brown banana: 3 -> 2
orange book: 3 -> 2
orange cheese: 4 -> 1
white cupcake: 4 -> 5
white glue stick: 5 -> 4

**********

The task: From top to bottom, repeat the material above word for word.

Response to the exercise:
brown banana: 3 -> 2
orange book: 3 -> 2
orange cheese: 4 -> 1
white cupcake: 4 -> 5
white glue stick: 5 -> 4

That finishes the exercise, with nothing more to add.